Before and after images
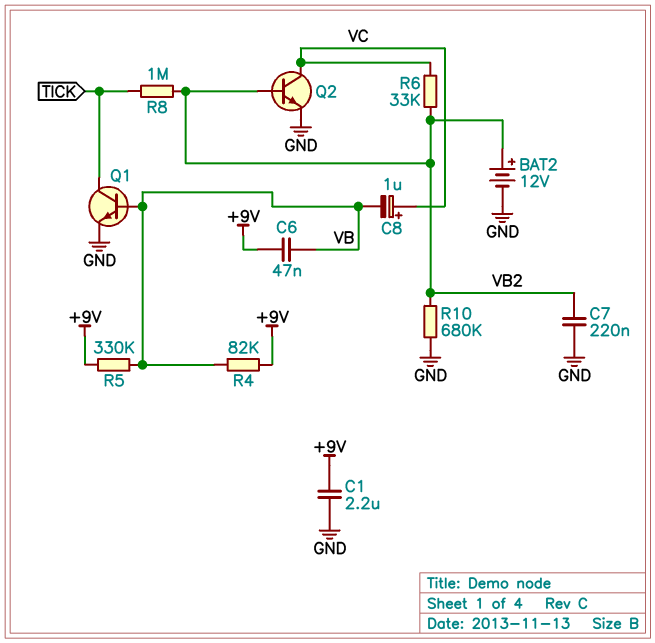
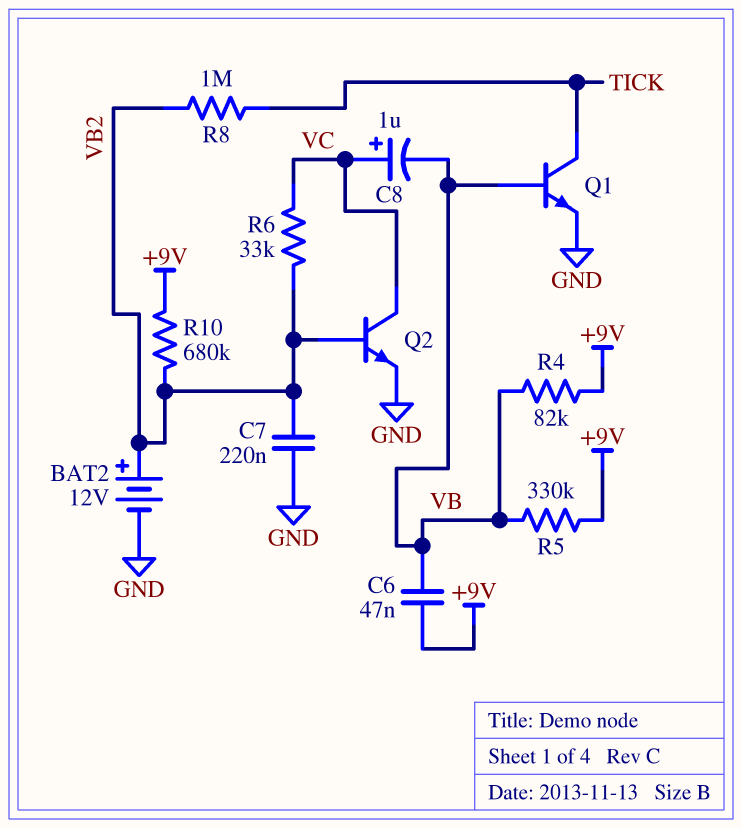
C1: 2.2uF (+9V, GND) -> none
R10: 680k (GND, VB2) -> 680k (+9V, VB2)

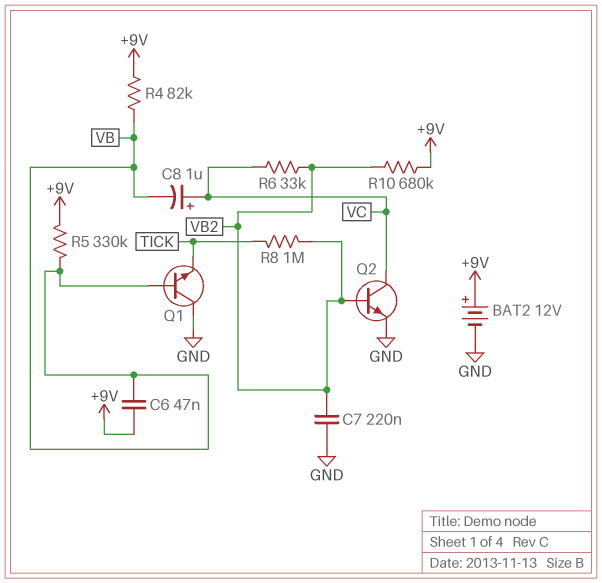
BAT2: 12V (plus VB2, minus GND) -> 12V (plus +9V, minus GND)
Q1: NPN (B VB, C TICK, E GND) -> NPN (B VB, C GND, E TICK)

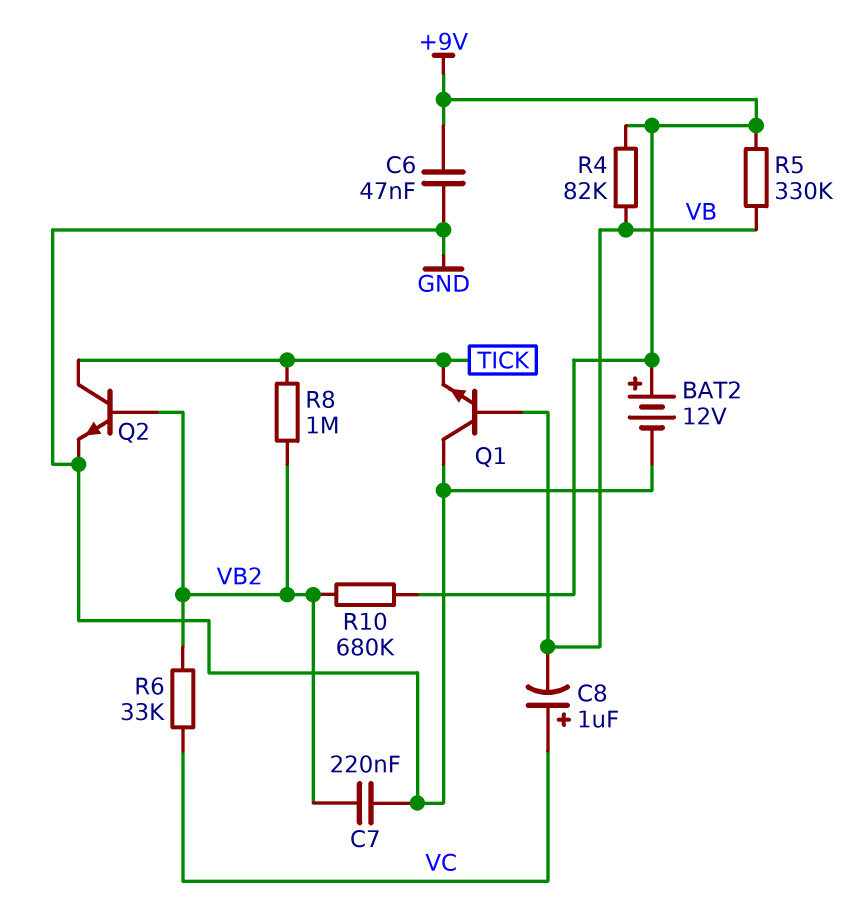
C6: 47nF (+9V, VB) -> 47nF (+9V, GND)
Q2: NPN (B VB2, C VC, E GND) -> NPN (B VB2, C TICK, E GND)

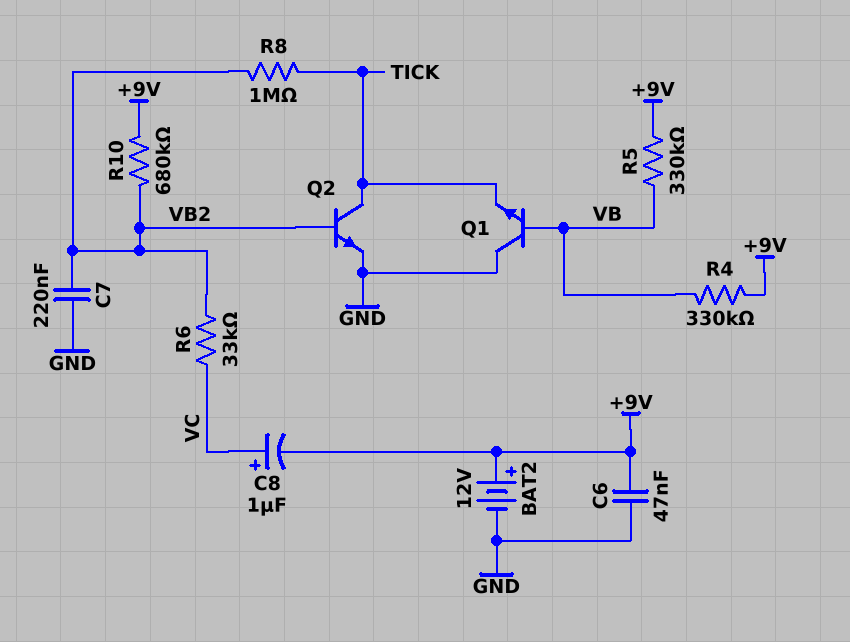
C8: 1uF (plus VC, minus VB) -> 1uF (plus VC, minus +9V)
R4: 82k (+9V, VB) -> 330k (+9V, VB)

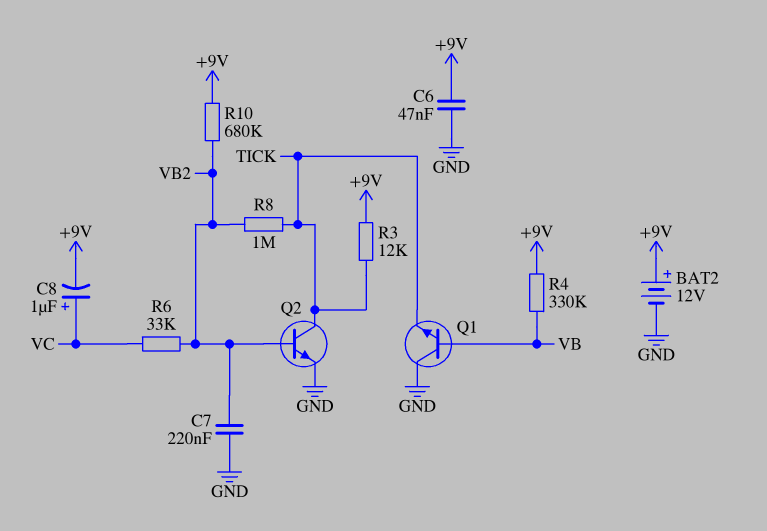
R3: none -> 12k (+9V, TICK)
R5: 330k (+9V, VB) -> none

==

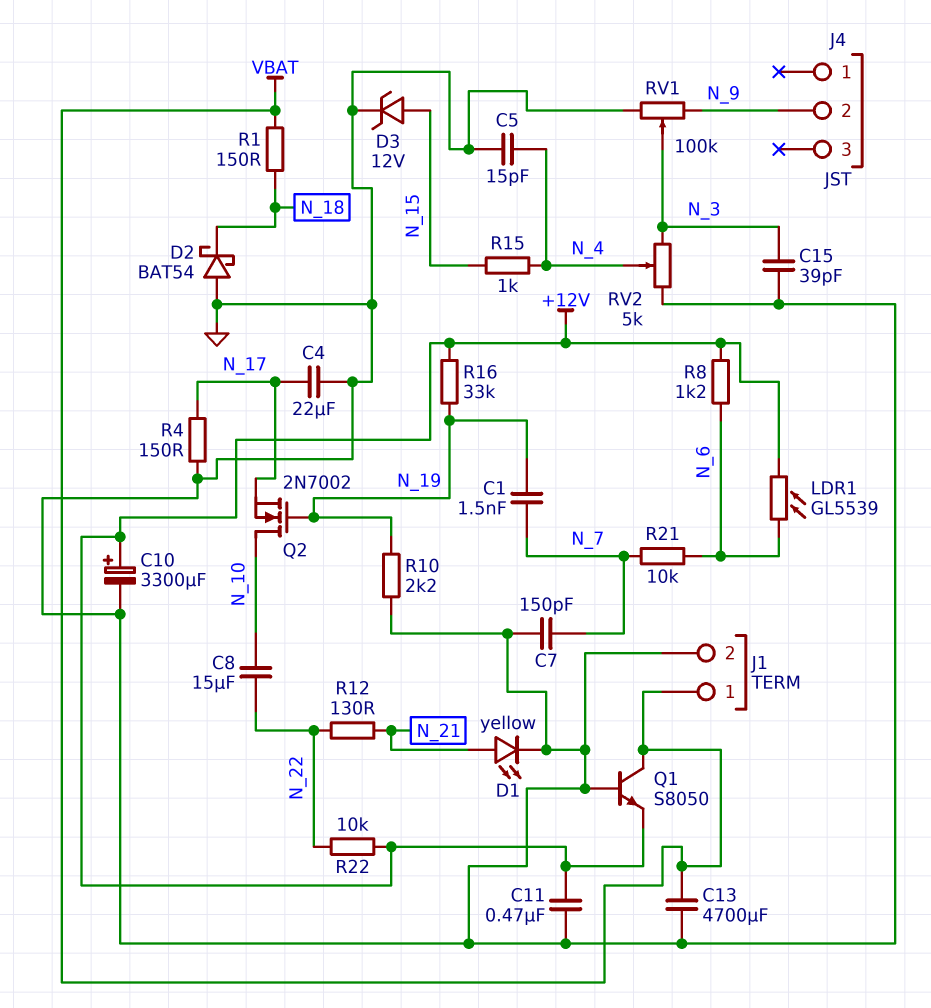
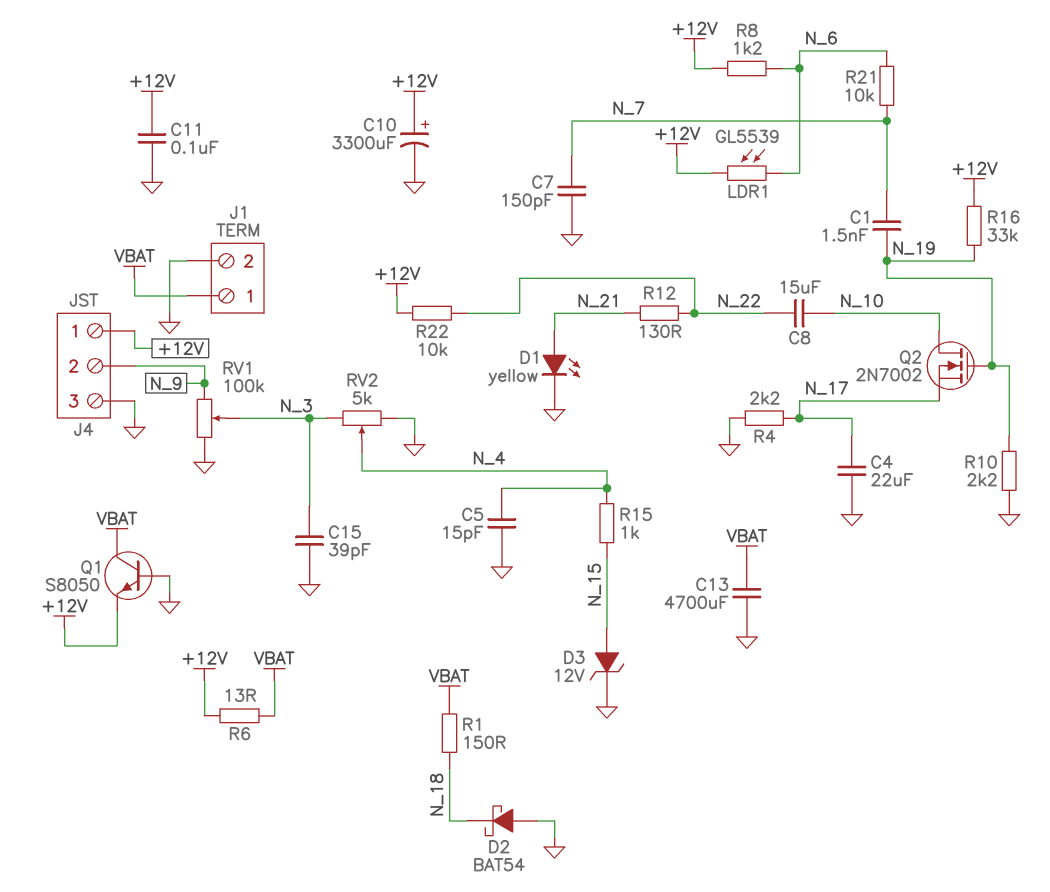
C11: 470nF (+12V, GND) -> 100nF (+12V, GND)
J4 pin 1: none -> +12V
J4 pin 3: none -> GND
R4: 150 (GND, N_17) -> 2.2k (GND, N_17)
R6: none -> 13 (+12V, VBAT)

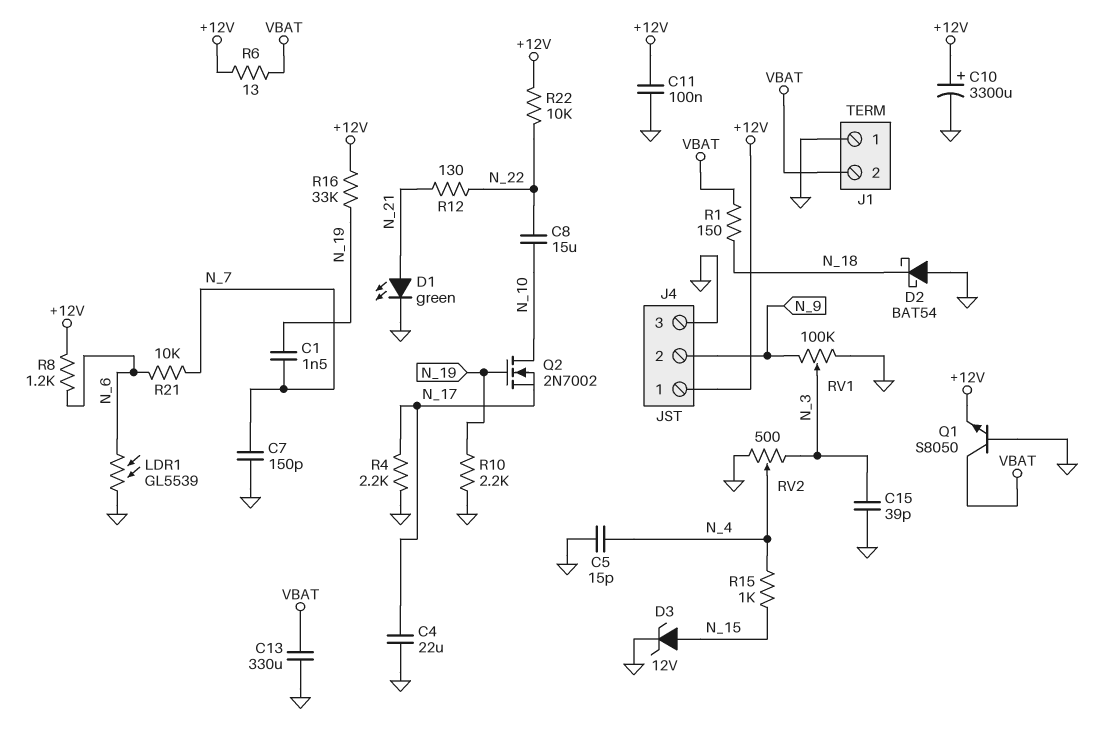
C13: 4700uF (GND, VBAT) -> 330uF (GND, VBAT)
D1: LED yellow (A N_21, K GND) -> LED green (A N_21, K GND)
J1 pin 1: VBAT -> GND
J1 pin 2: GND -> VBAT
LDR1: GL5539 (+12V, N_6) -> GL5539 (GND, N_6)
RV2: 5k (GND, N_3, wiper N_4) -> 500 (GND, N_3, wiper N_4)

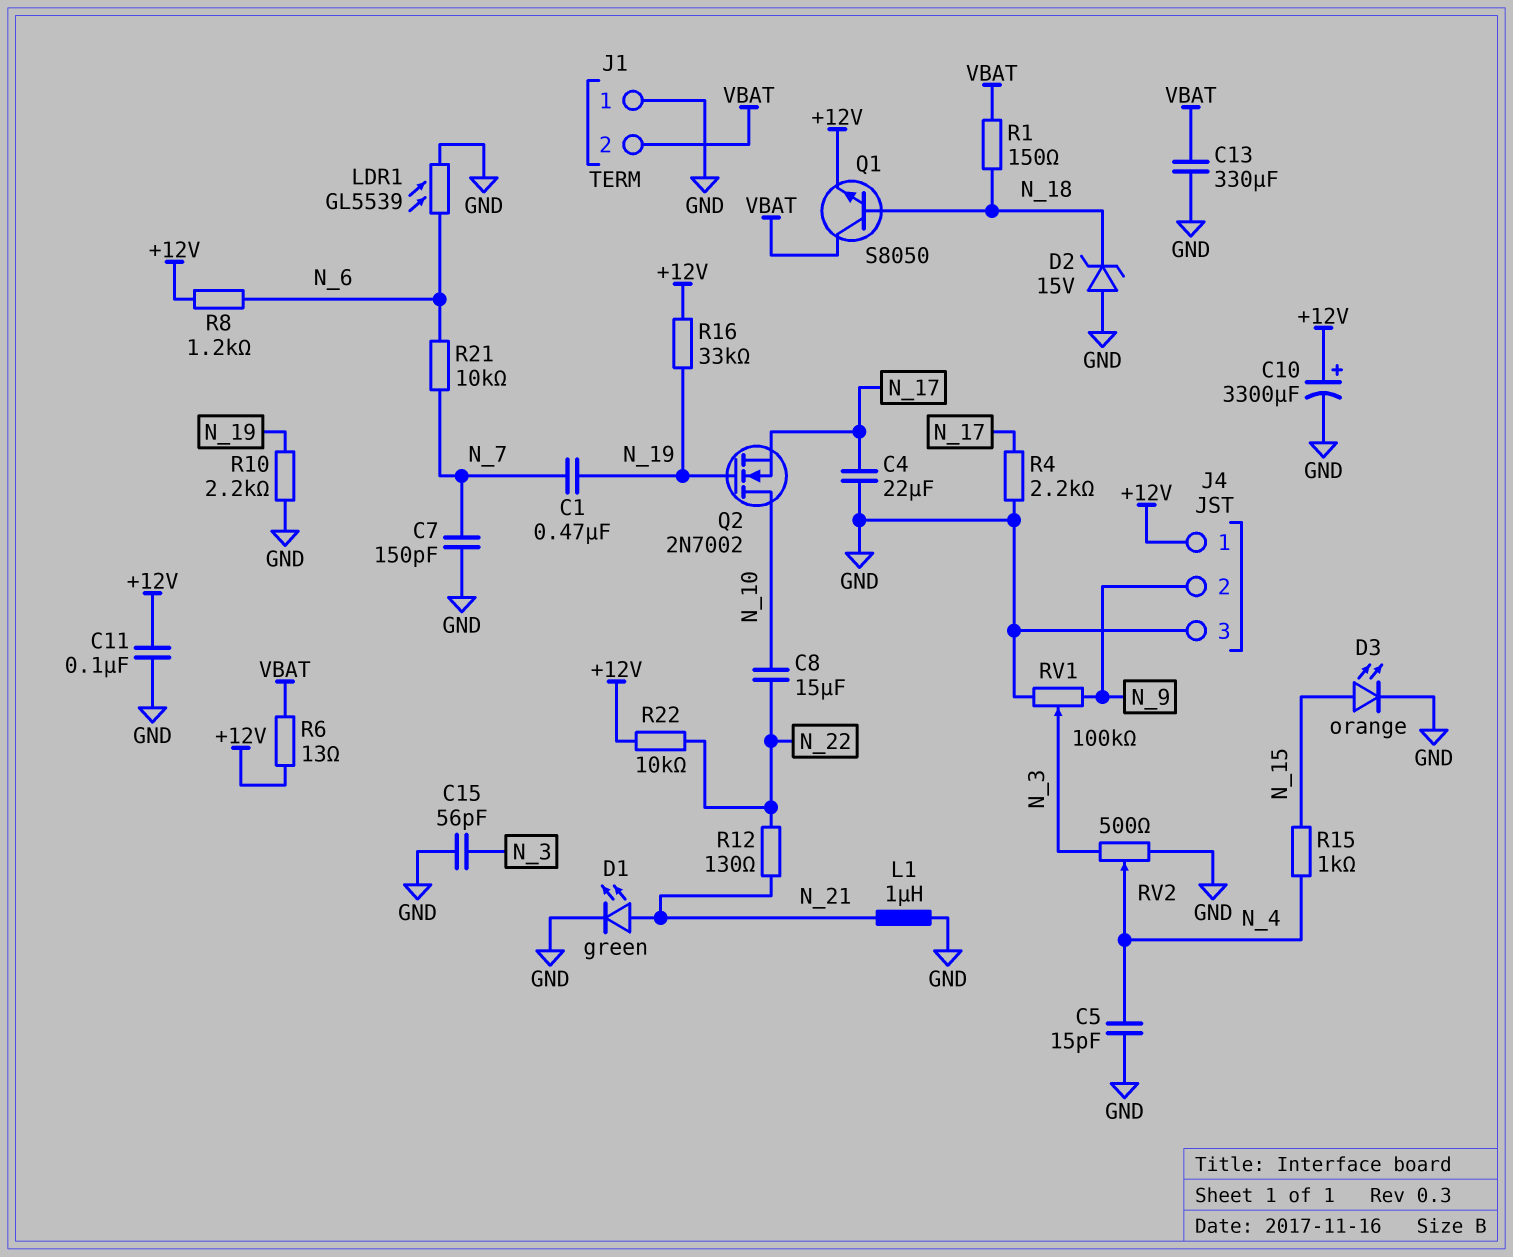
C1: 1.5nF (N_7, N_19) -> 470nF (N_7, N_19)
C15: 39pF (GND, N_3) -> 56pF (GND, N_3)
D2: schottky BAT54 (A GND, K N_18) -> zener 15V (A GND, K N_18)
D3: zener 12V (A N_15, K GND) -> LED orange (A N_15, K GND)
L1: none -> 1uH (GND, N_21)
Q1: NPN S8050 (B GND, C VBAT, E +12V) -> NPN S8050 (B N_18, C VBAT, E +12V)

ACTIVITY
Leaving out each picture, repeat exactly the lines above from the one that contains "J4 pin 1: none -> +12V" through the one that contains "C1: 1.5nF (N_7, N_19) -> 470nF (N_7, N_19)".

TASK RESULT
J4 pin 1: none -> +12V
J4 pin 3: none -> GND
R4: 150 (GND, N_17) -> 2.2k (GND, N_17)
R6: none -> 13 (+12V, VBAT)

C13: 4700uF (GND, VBAT) -> 330uF (GND, VBAT)
D1: LED yellow (A N_21, K GND) -> LED green (A N_21, K GND)
J1 pin 1: VBAT -> GND
J1 pin 2: GND -> VBAT
LDR1: GL5539 (+12V, N_6) -> GL5539 (GND, N_6)
RV2: 5k (GND, N_3, wiper N_4) -> 500 (GND, N_3, wiper N_4)

C1: 1.5nF (N_7, N_19) -> 470nF (N_7, N_19)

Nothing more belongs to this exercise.